— TASK TO COMPLETE —
Each line of the records that holds the word "spoon" should be copied out.

=== DATA ===

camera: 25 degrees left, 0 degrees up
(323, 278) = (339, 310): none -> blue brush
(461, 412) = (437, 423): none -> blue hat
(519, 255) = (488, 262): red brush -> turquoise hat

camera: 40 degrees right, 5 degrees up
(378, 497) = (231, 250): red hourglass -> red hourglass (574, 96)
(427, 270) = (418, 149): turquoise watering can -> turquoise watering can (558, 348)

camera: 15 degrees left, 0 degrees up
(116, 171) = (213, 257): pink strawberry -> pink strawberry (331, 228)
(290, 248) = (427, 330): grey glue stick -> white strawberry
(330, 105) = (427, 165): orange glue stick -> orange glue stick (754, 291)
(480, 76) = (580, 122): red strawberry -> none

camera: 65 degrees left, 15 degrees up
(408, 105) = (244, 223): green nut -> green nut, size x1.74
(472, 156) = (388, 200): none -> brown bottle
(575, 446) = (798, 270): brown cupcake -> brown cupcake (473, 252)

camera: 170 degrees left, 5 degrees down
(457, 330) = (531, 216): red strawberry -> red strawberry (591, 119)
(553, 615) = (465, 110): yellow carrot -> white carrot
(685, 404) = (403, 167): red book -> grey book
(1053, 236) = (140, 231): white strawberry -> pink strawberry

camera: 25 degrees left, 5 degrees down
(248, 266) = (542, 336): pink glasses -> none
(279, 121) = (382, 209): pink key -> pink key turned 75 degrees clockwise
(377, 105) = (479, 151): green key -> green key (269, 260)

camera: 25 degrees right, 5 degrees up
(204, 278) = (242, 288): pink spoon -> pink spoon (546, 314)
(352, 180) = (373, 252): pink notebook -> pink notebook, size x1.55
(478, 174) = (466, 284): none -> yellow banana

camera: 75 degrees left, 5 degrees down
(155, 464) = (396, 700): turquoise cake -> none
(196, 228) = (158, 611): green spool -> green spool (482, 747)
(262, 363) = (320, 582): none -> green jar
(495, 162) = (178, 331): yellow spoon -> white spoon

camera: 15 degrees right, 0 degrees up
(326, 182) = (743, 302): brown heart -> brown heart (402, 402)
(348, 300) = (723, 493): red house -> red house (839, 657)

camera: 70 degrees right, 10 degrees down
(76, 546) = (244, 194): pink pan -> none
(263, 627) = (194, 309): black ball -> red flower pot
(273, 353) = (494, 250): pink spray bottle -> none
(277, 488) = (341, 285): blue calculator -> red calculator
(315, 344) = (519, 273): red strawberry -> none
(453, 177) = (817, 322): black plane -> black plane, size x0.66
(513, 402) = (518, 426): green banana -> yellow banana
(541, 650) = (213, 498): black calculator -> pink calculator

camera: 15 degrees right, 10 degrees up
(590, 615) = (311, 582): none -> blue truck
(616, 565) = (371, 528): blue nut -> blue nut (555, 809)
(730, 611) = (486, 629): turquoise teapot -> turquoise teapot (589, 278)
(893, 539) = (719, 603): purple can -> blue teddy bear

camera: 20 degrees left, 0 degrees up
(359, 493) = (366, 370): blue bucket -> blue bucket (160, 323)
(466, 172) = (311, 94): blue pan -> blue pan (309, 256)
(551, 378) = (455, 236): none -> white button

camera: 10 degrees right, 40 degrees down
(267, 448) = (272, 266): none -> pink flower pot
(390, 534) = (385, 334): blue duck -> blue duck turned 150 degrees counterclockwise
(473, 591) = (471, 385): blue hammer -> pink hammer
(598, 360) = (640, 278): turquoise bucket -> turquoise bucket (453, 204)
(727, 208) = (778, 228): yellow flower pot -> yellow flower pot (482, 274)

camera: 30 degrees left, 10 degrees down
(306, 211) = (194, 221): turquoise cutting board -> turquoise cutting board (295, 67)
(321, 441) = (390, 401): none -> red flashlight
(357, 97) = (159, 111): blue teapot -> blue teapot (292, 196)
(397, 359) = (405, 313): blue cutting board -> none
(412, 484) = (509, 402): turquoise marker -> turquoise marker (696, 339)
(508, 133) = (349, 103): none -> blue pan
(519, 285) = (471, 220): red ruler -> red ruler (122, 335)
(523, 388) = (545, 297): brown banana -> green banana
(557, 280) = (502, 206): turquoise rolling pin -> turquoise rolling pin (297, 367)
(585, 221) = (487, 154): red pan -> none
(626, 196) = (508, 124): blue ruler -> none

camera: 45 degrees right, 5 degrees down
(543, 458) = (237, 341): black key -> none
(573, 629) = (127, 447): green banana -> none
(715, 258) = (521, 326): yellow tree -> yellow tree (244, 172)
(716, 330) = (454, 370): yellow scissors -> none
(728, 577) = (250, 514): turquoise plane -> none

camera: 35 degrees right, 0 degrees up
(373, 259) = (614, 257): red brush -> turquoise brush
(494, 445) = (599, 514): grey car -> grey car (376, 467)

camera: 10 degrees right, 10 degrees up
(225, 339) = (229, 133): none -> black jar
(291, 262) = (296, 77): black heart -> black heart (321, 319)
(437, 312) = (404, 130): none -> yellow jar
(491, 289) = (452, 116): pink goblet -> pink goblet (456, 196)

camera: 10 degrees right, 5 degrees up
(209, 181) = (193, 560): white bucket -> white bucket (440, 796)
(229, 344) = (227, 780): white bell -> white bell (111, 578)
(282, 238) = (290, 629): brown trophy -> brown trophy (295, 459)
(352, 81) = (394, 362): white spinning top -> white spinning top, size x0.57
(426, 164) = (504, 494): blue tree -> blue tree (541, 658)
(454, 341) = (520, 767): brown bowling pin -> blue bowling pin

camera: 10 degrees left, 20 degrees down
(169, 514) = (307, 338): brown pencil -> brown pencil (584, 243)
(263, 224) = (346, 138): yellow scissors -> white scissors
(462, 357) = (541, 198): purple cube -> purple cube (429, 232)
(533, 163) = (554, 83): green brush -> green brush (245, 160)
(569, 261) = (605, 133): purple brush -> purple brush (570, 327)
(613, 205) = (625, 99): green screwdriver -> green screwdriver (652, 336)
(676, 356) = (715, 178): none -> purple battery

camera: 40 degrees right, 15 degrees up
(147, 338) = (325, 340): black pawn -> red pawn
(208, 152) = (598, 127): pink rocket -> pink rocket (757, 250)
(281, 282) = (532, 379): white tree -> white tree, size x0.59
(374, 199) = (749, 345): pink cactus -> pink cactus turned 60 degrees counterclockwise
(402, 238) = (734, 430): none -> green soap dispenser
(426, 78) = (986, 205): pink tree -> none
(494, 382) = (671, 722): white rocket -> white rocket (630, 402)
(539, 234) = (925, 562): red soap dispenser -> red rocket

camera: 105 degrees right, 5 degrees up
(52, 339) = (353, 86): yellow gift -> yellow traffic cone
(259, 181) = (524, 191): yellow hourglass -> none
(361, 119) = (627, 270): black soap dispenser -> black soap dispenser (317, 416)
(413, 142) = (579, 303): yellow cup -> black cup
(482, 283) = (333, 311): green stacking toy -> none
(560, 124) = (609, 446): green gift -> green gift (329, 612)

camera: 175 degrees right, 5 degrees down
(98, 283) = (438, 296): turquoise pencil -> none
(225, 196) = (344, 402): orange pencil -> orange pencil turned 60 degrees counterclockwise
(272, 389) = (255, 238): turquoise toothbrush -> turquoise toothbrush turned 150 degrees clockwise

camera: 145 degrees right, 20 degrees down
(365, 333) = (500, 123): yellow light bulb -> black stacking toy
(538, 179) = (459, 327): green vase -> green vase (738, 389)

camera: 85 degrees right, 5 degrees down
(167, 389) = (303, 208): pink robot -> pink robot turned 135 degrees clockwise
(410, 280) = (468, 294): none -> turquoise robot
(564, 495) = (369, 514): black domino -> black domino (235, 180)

===

— SOLUTION FOR THIS EXERCISE —
(204, 278) = (242, 288): pink spoon -> pink spoon (546, 314)
(495, 162) = (178, 331): yellow spoon -> white spoon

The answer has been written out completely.